Source records:
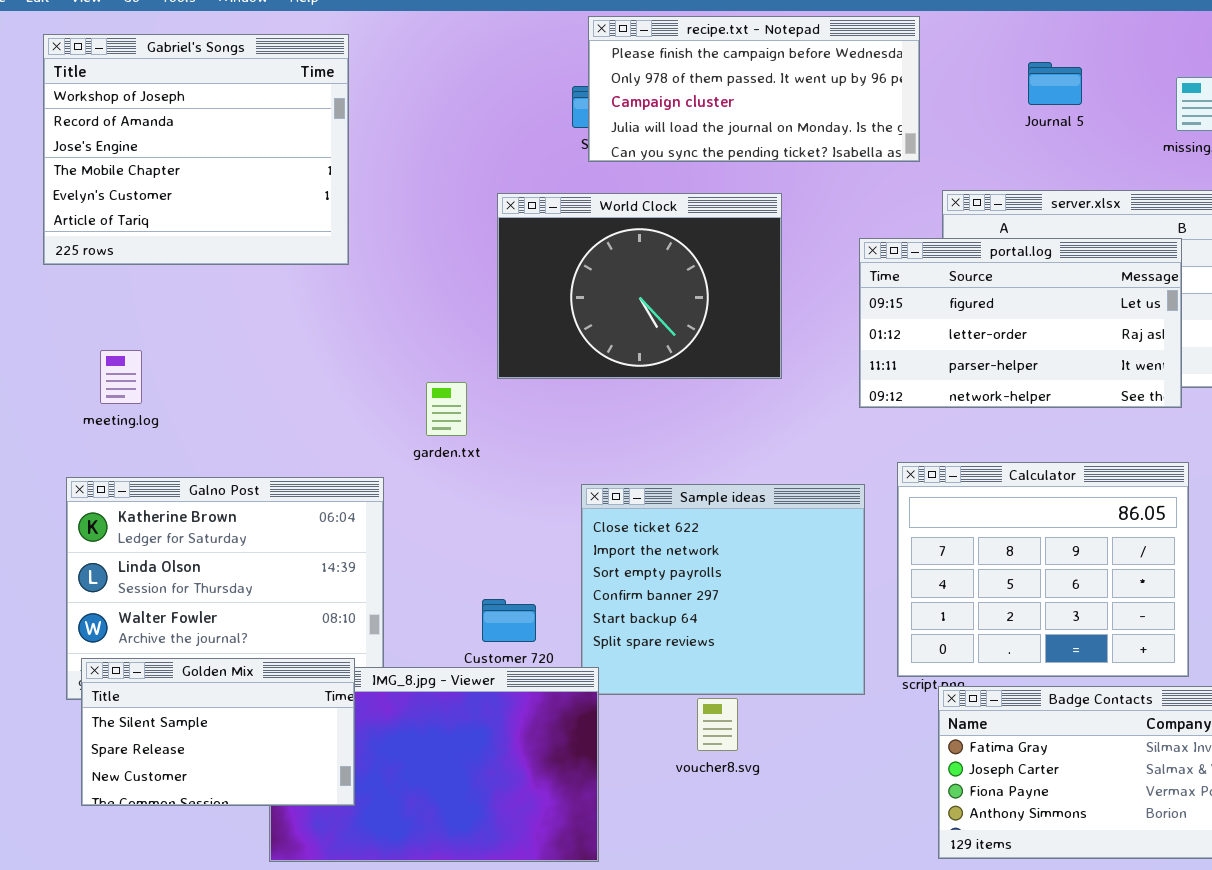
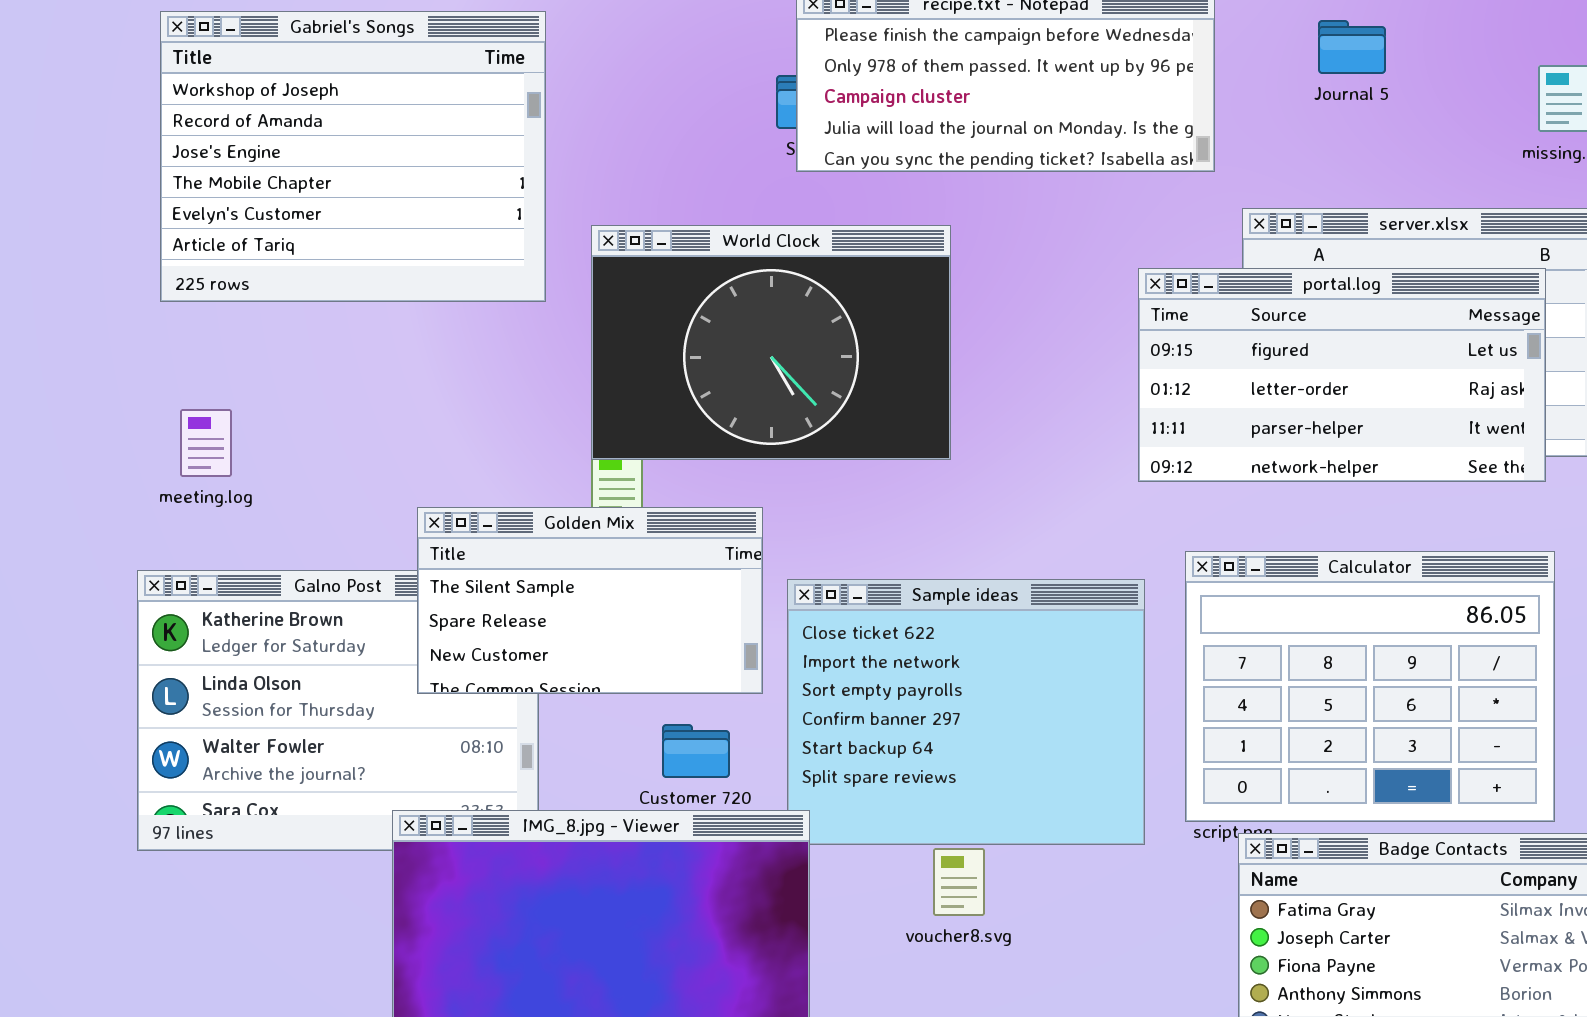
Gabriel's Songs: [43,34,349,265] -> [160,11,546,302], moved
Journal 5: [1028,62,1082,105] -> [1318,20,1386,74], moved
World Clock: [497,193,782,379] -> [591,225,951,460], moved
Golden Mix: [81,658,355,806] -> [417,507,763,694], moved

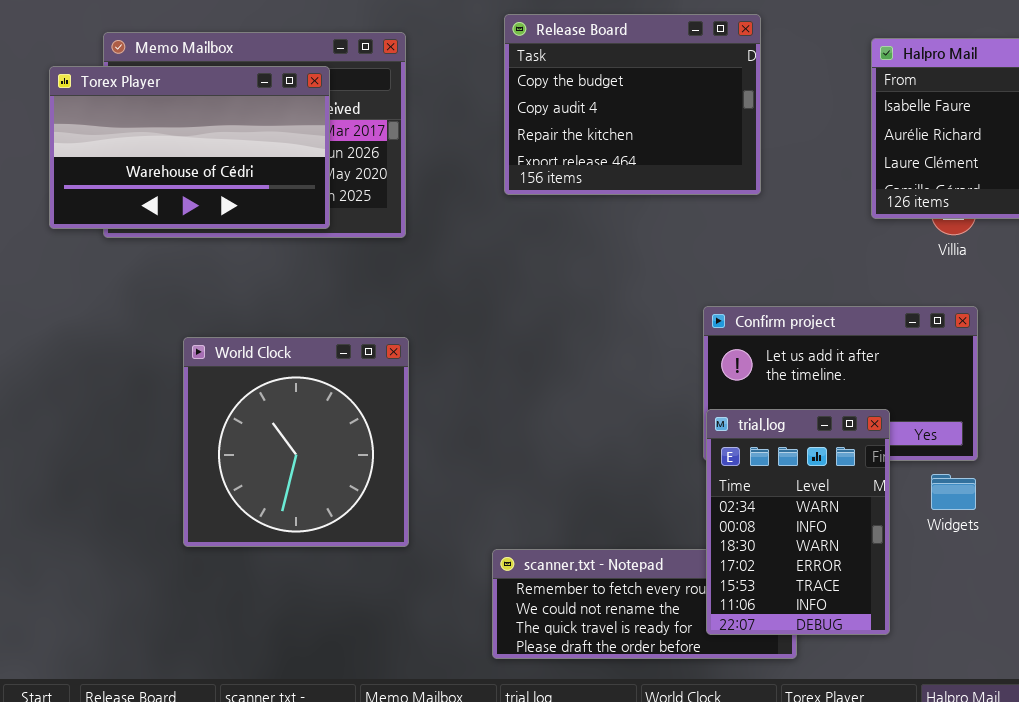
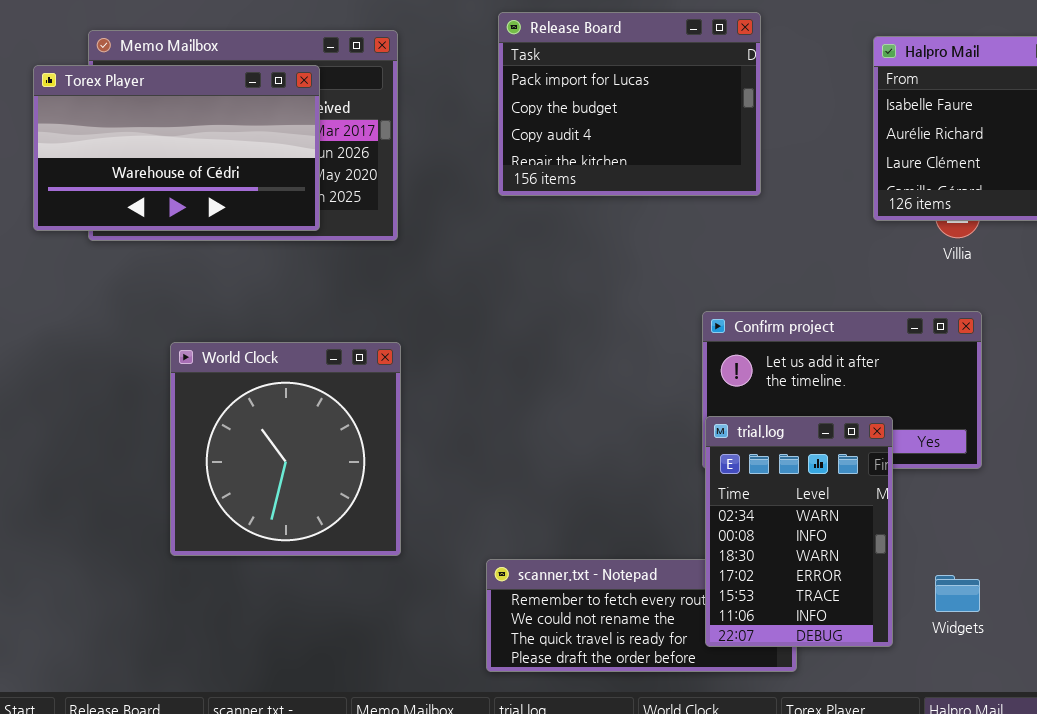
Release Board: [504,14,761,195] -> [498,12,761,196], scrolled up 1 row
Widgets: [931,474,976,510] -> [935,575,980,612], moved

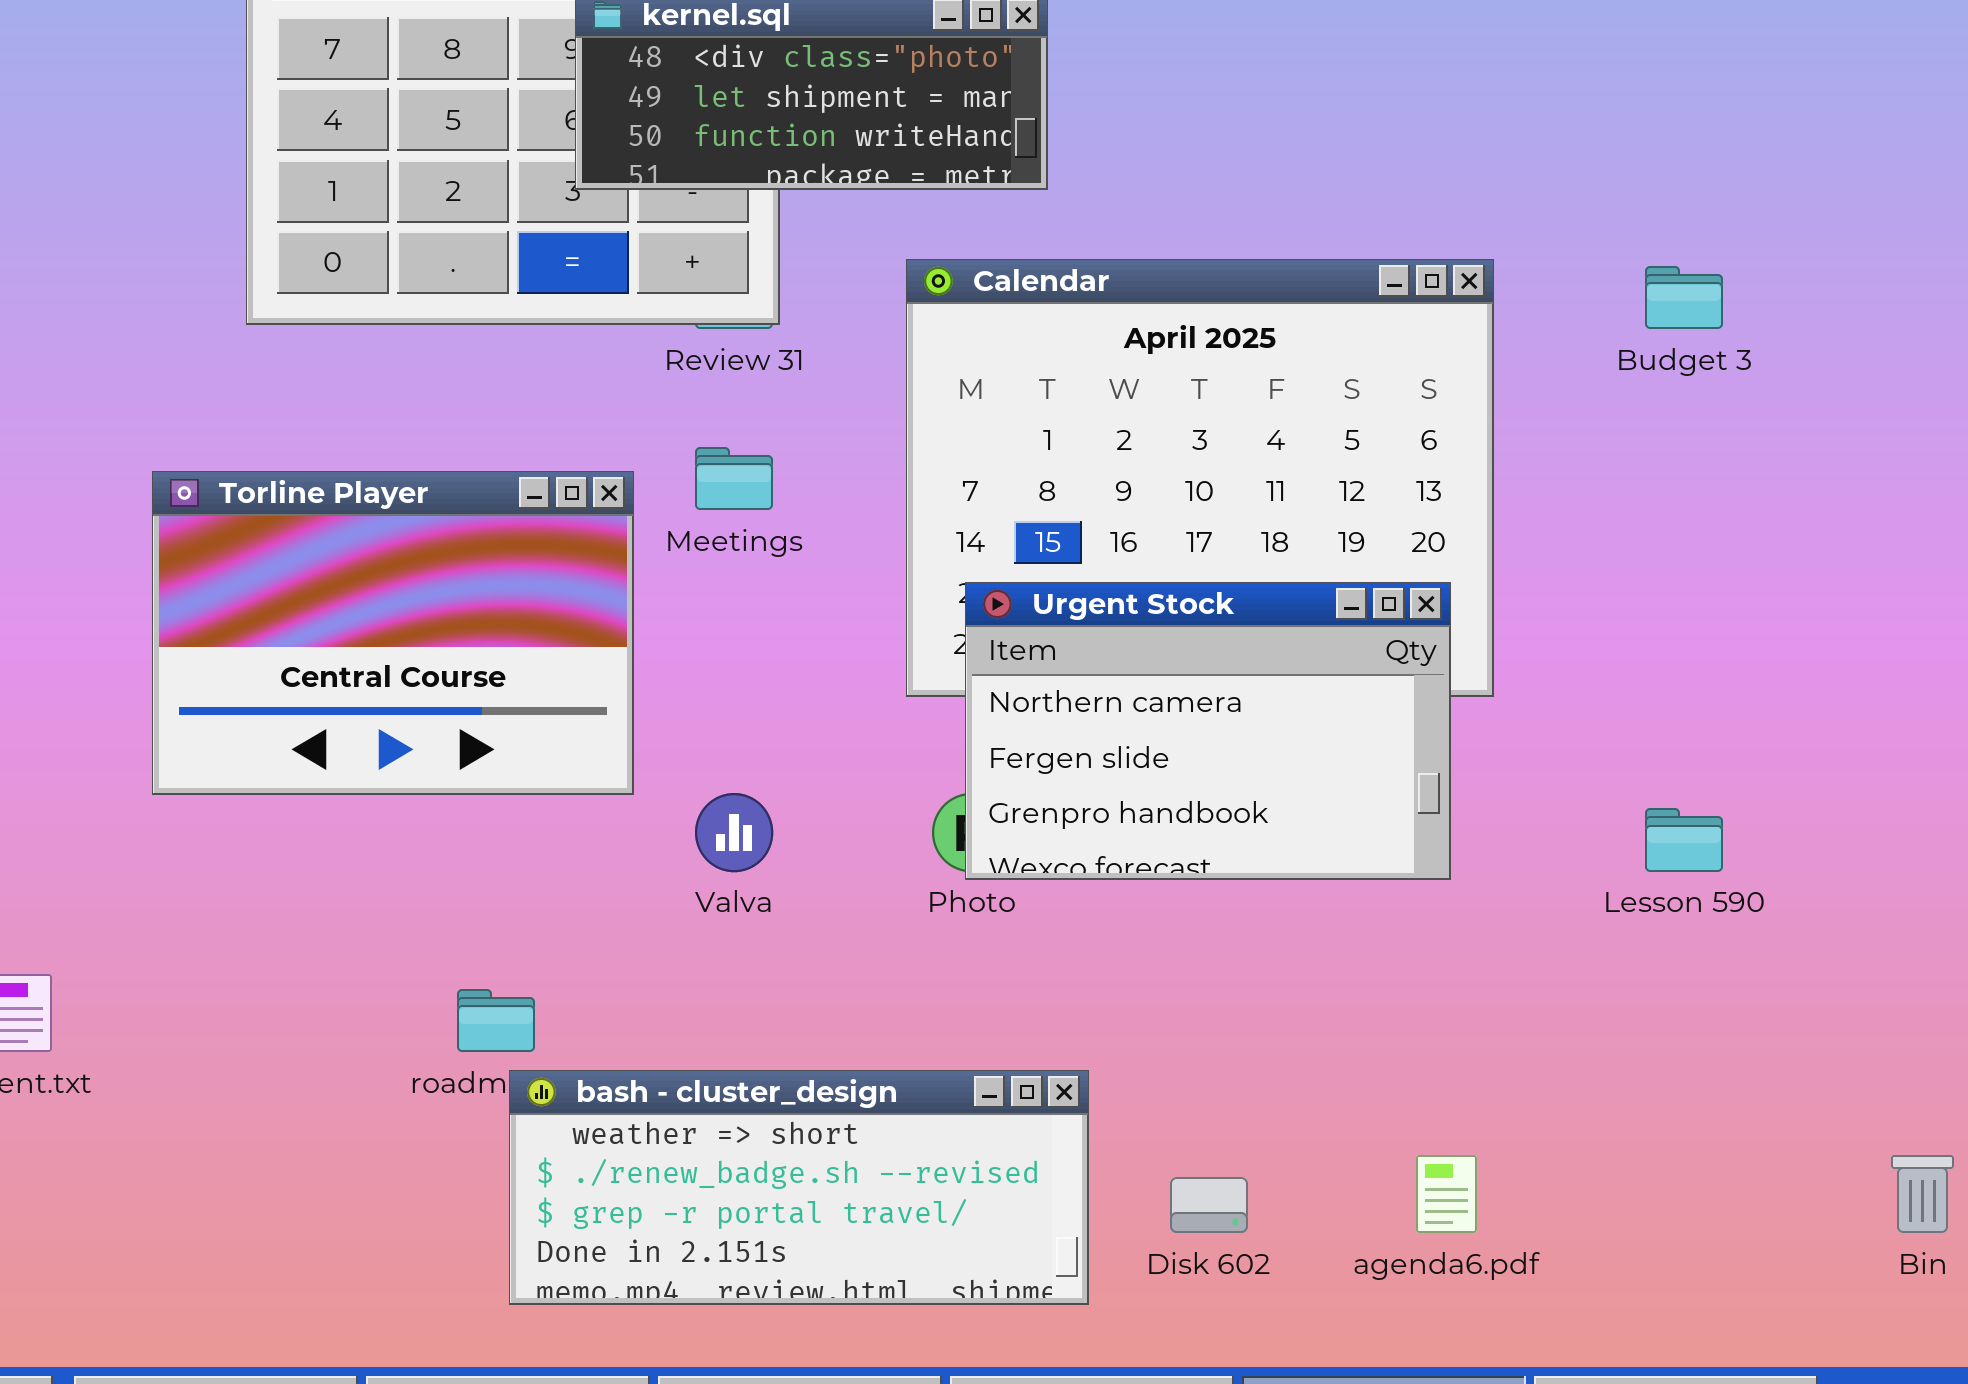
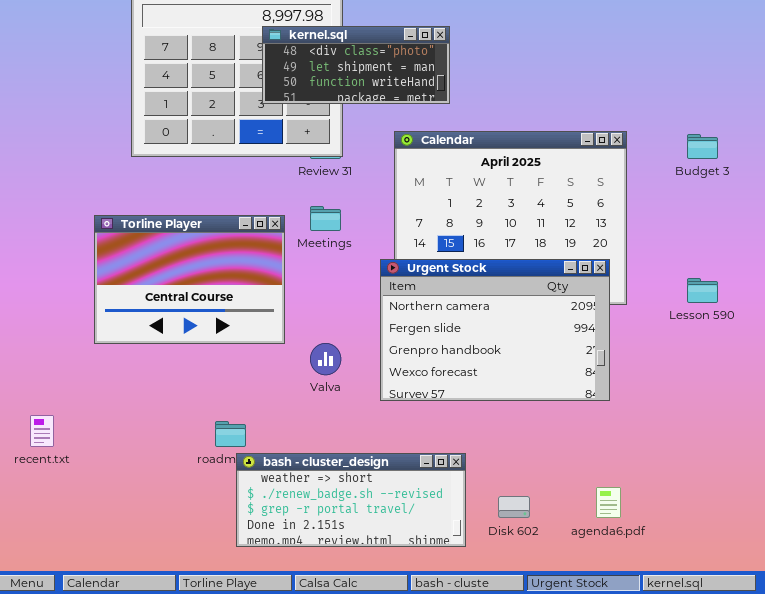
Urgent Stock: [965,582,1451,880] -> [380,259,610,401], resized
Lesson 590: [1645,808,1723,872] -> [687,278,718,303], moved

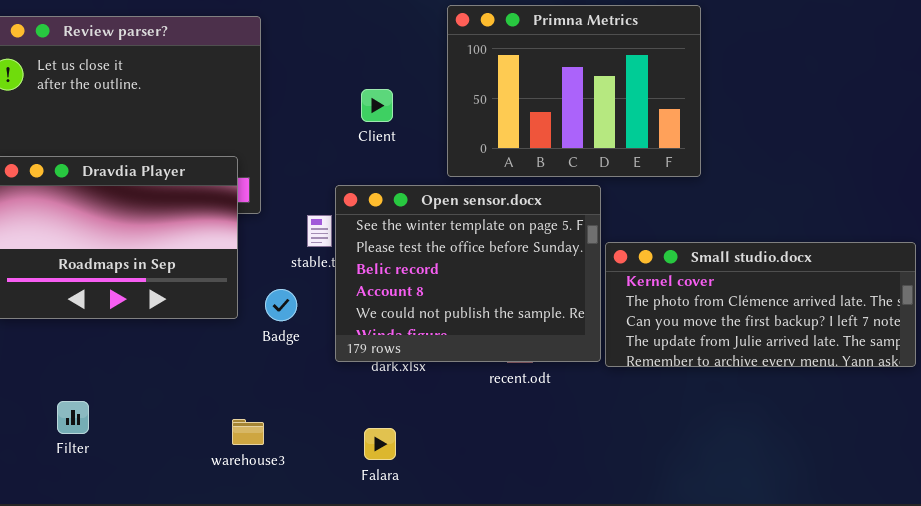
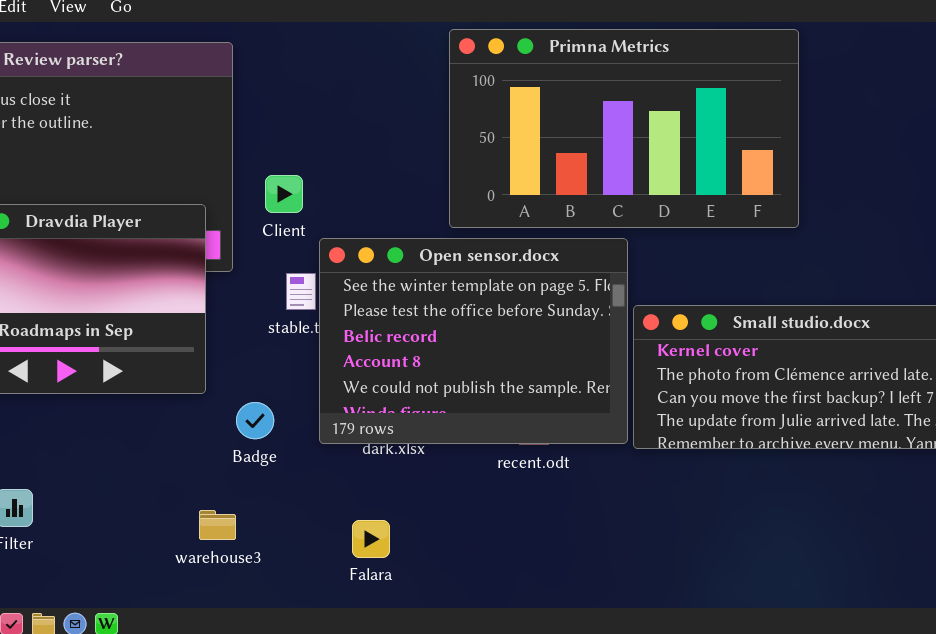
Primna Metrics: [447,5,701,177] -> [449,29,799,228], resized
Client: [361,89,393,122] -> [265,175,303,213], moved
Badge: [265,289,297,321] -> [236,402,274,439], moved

WHAT THIS TASK INVOLVES: Show the lines in the entries above that include the string "resized".

ANSWER BOX:
Urgent Stock: [965,582,1451,880] -> [380,259,610,401], resized
Primna Metrics: [447,5,701,177] -> [449,29,799,228], resized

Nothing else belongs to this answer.